● **TASK TO CARRY OUT**:
From the first line to the last, output the data exactly as it stands, minus its pictures.

● **DATASET SECTION**:
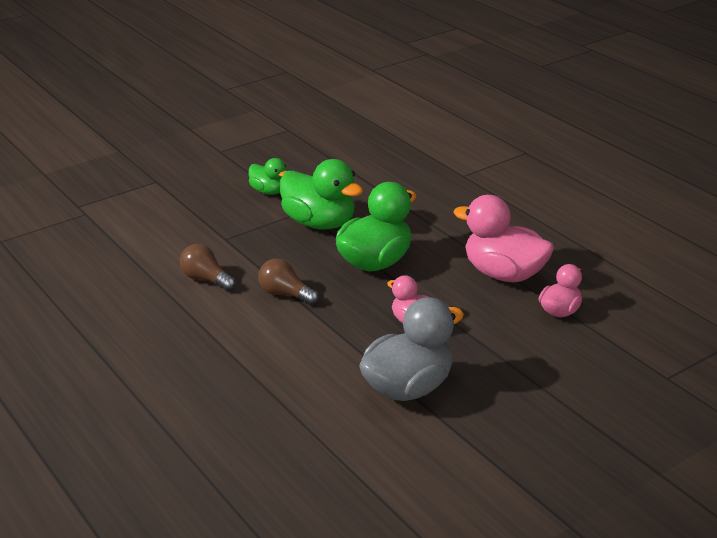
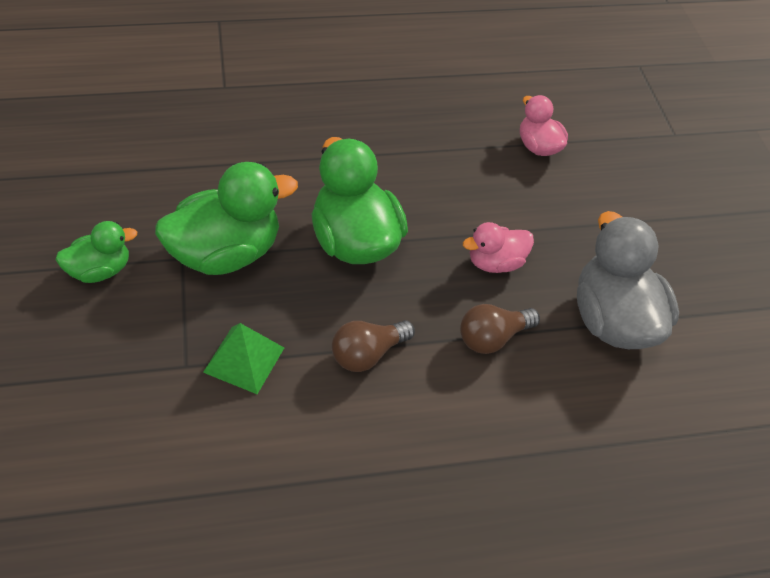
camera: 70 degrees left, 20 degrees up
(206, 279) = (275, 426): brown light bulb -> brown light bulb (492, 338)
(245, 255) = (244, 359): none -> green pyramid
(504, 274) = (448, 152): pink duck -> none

● **COMPLETED TASK**:
camera: 70 degrees left, 20 degrees up
(206, 279) = (275, 426): brown light bulb -> brown light bulb (492, 338)
(245, 255) = (244, 359): none -> green pyramid
(504, 274) = (448, 152): pink duck -> none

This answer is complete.